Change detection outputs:
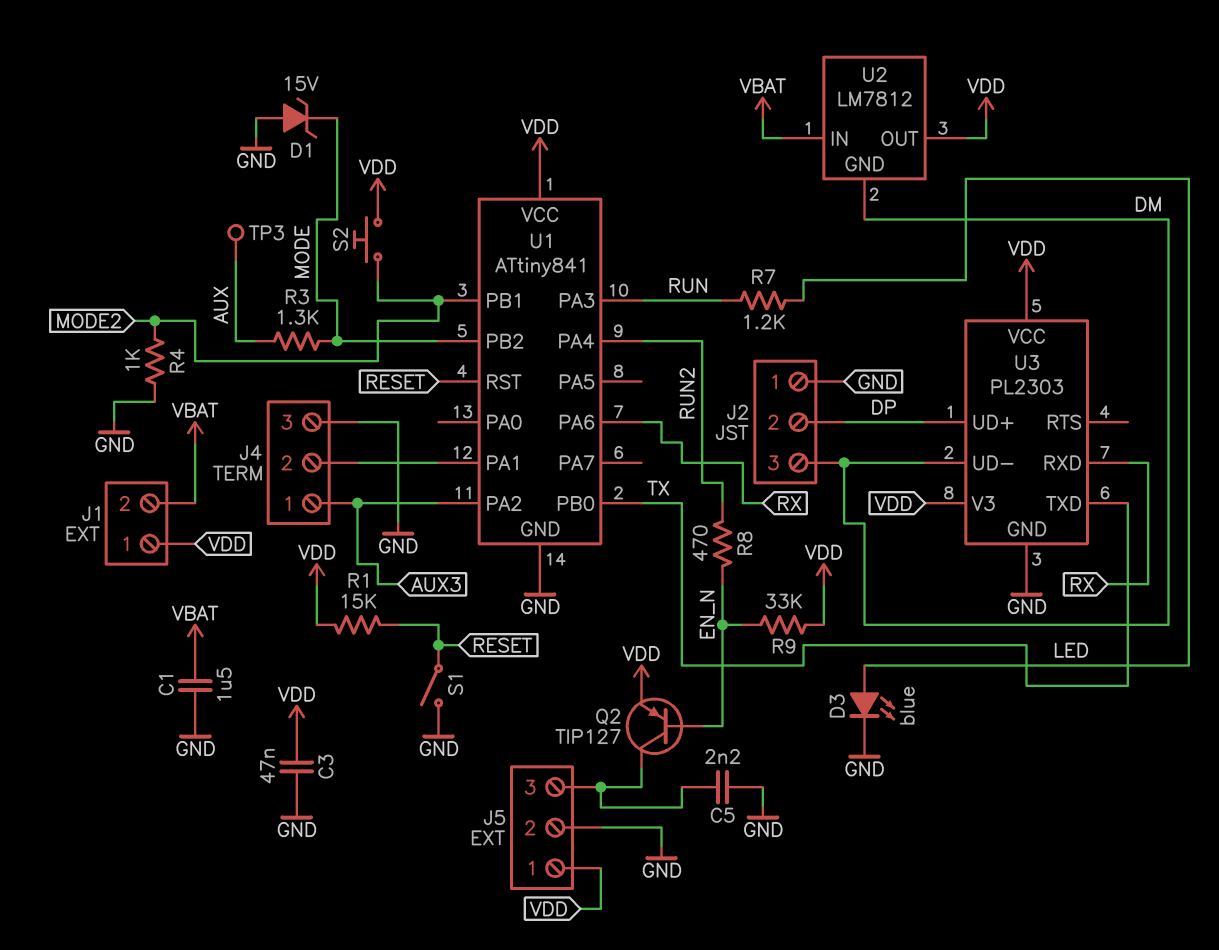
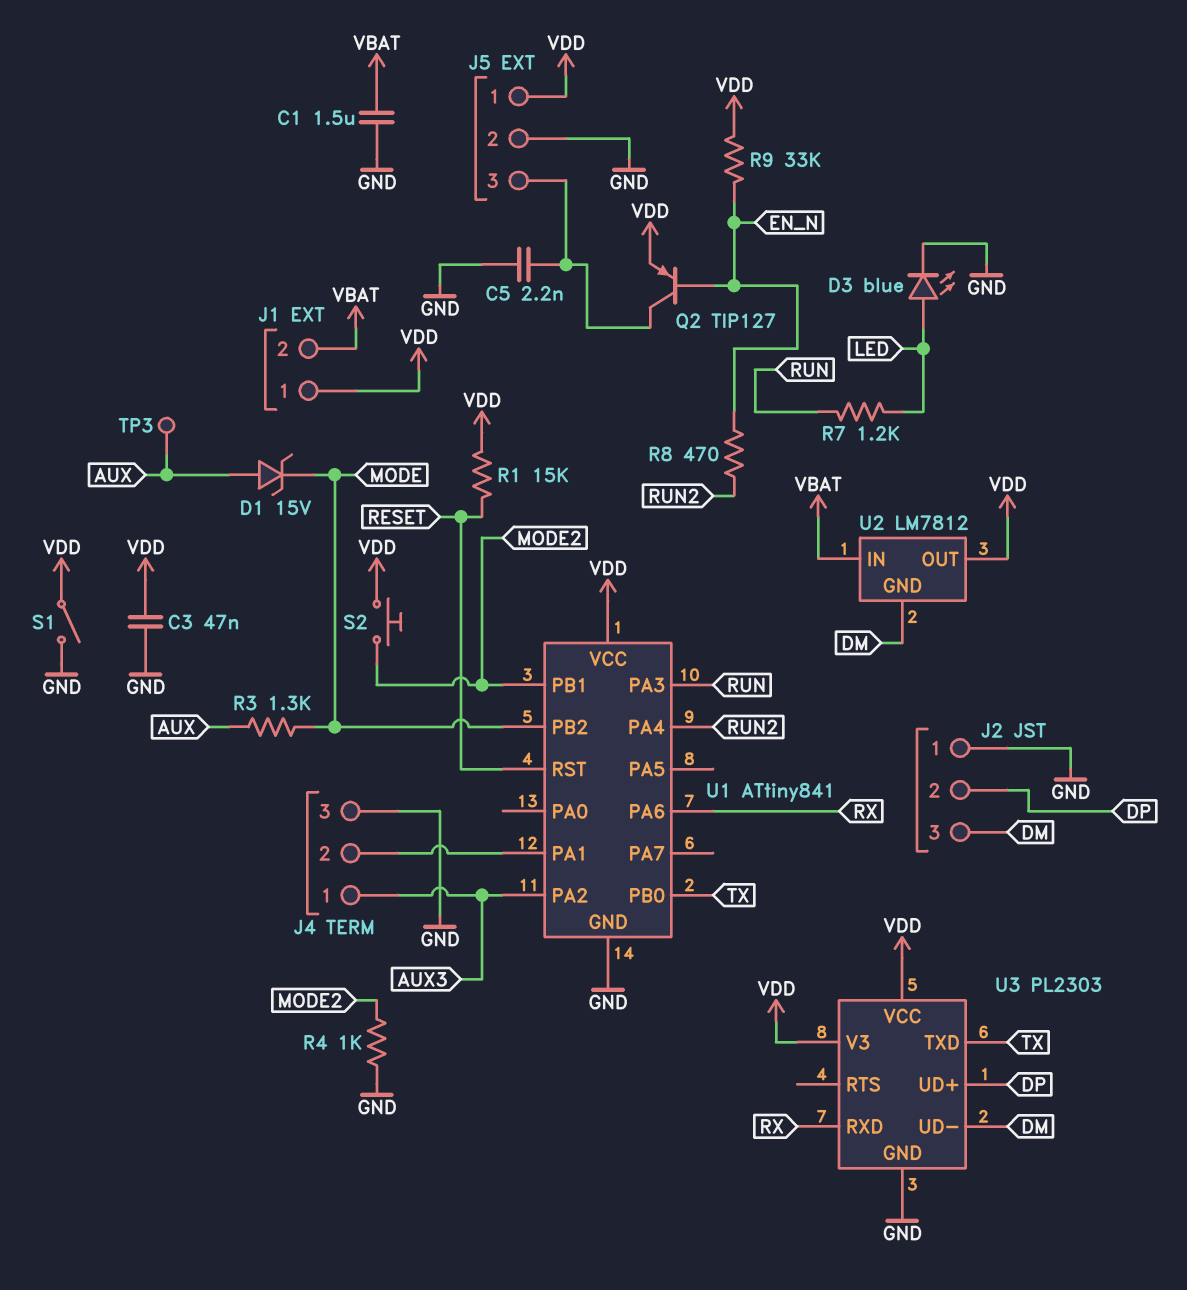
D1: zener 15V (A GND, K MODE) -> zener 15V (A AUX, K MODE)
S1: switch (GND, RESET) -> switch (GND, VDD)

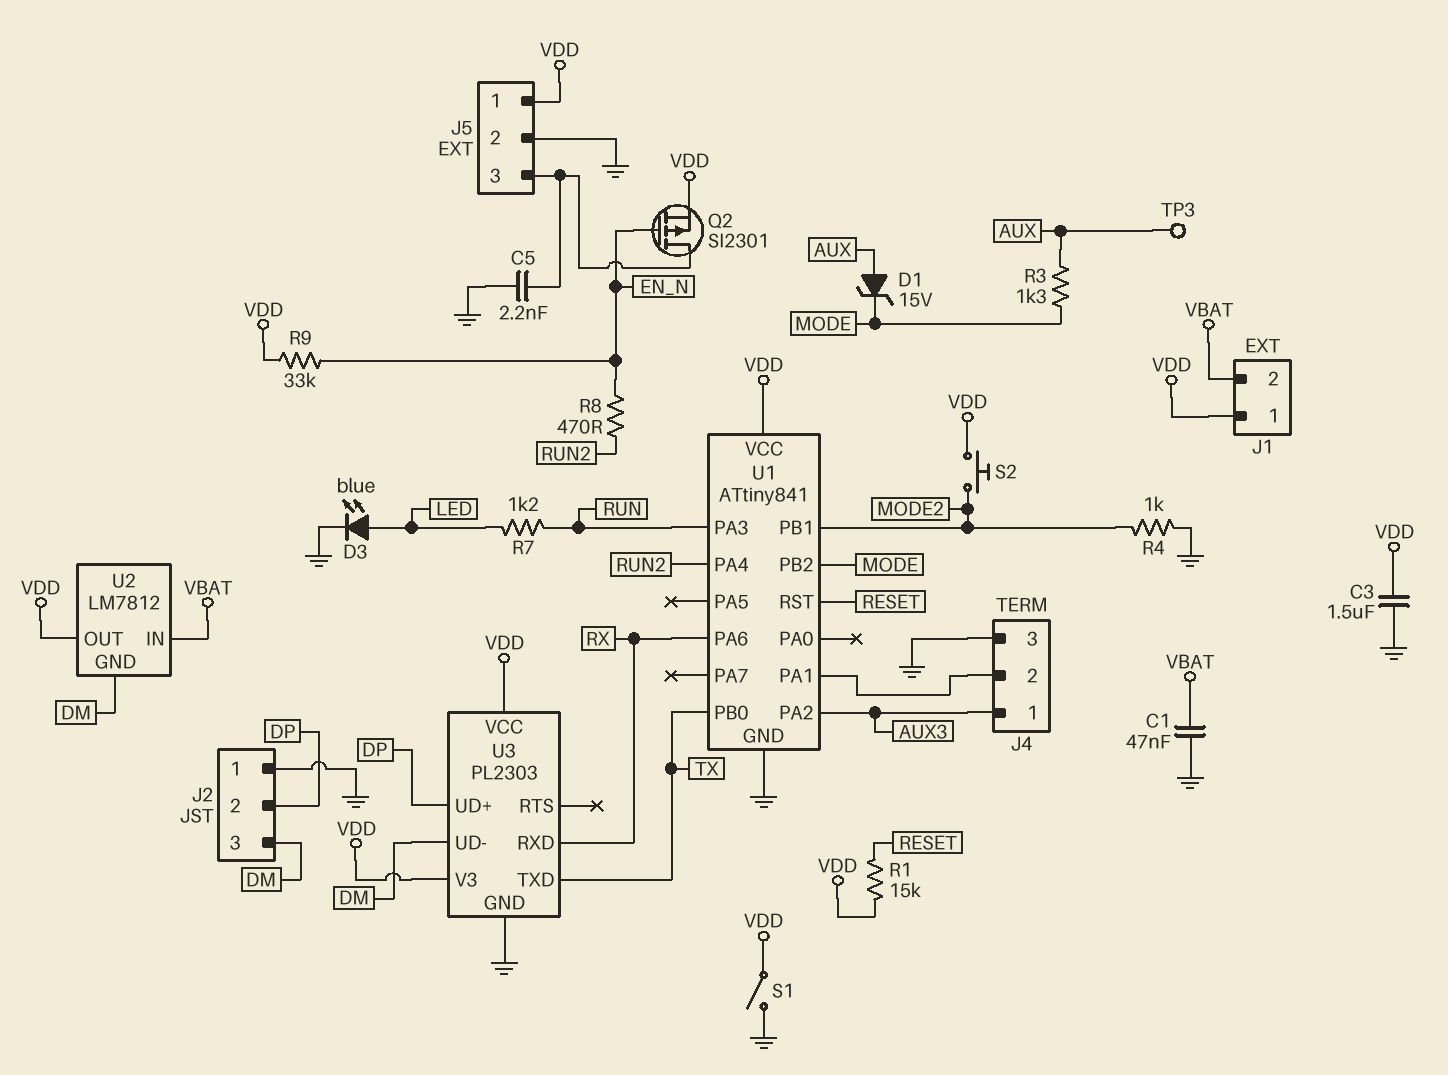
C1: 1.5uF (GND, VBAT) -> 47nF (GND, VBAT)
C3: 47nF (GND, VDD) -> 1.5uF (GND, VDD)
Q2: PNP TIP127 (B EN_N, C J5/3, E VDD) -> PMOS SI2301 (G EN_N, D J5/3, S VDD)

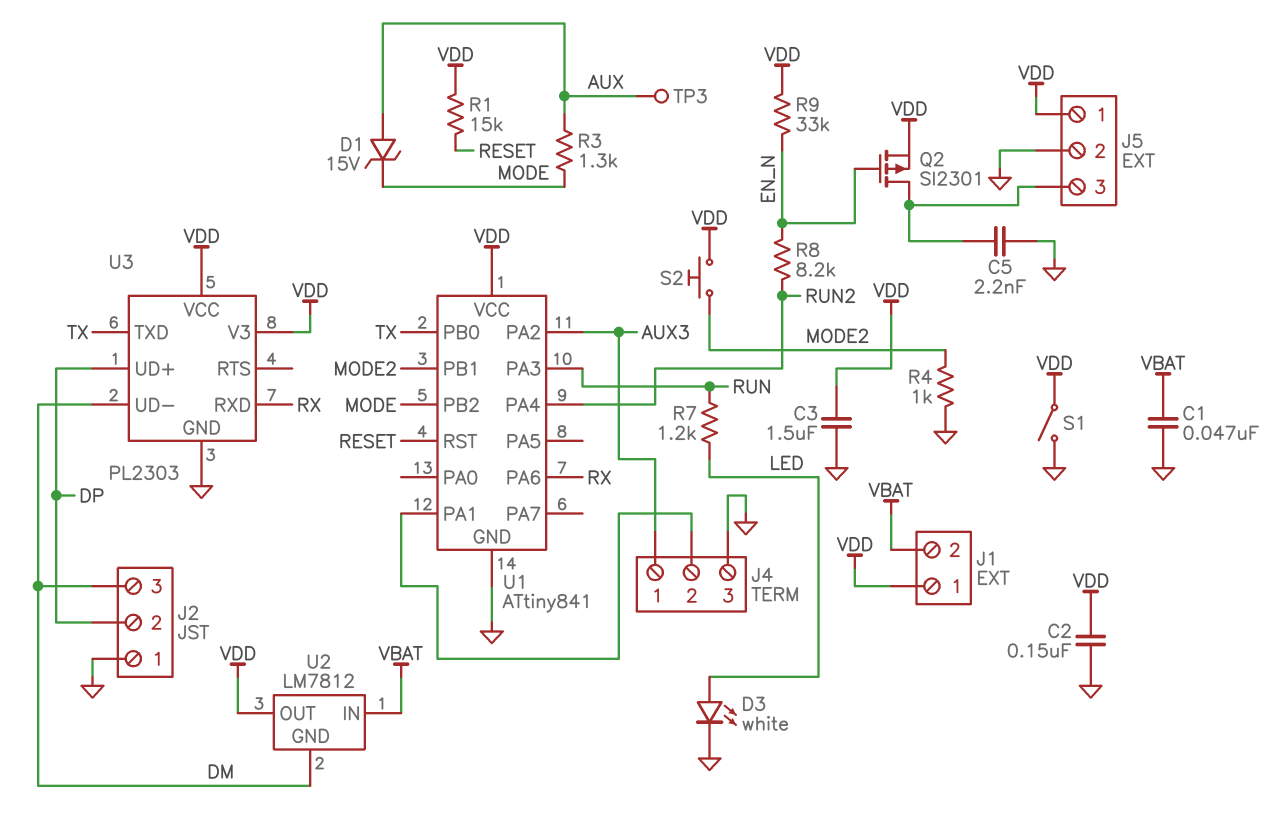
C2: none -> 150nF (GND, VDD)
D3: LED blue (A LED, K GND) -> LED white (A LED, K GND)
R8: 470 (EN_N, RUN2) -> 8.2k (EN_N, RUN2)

* Exercise details: Transcribe the entries above word for word, but leave every picture out of your copy.

* Result below:
D1: zener 15V (A GND, K MODE) -> zener 15V (A AUX, K MODE)
S1: switch (GND, RESET) -> switch (GND, VDD)

C1: 1.5uF (GND, VBAT) -> 47nF (GND, VBAT)
C3: 47nF (GND, VDD) -> 1.5uF (GND, VDD)
Q2: PNP TIP127 (B EN_N, C J5/3, E VDD) -> PMOS SI2301 (G EN_N, D J5/3, S VDD)

C2: none -> 150nF (GND, VDD)
D3: LED blue (A LED, K GND) -> LED white (A LED, K GND)
R8: 470 (EN_N, RUN2) -> 8.2k (EN_N, RUN2)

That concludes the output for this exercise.